Recorded data
__________________________________________________

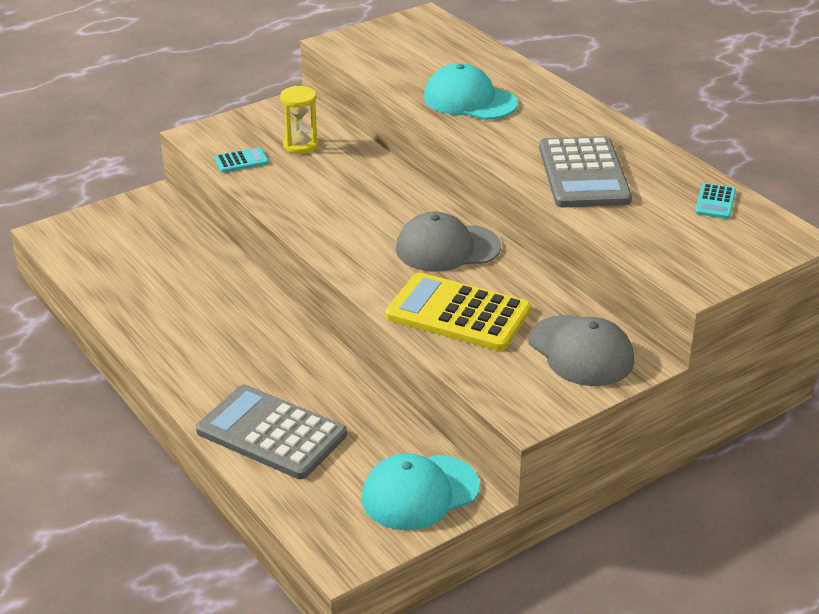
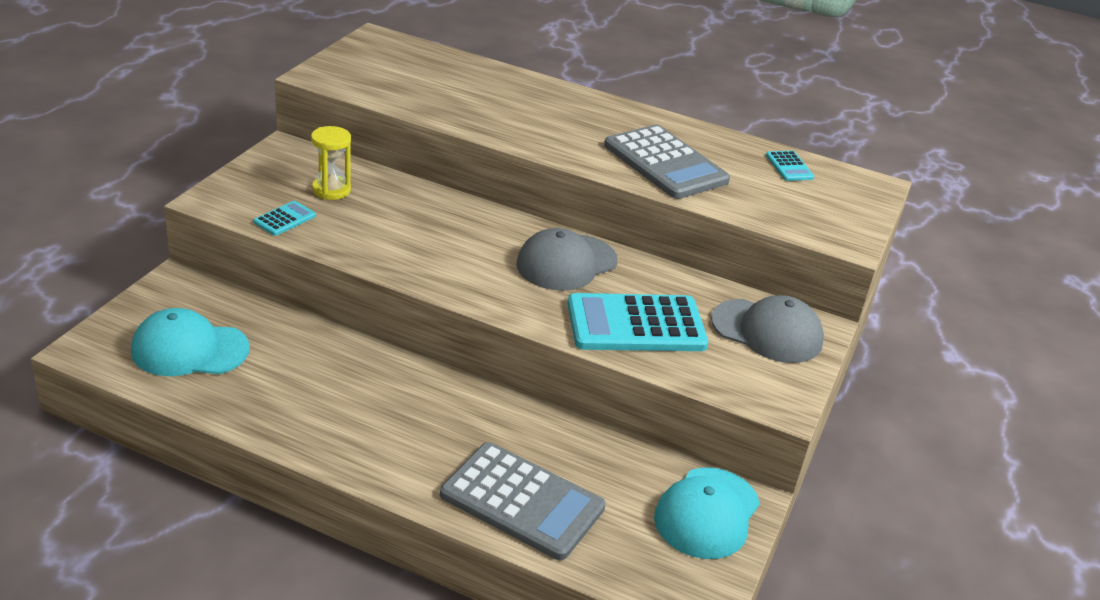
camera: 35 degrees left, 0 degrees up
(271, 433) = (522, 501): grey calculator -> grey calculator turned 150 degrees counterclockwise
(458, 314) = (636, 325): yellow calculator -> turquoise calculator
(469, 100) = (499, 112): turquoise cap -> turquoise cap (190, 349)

__________________________________________________

Task goal
All lines from the one with "(271, 433) = (522, 501): grey" through the end of the data must be repeated exactly, and nothing else may be repeated.

Finished exercise
(271, 433) = (522, 501): grey calculator -> grey calculator turned 150 degrees counterclockwise
(458, 314) = (636, 325): yellow calculator -> turquoise calculator
(469, 100) = (499, 112): turquoise cap -> turquoise cap (190, 349)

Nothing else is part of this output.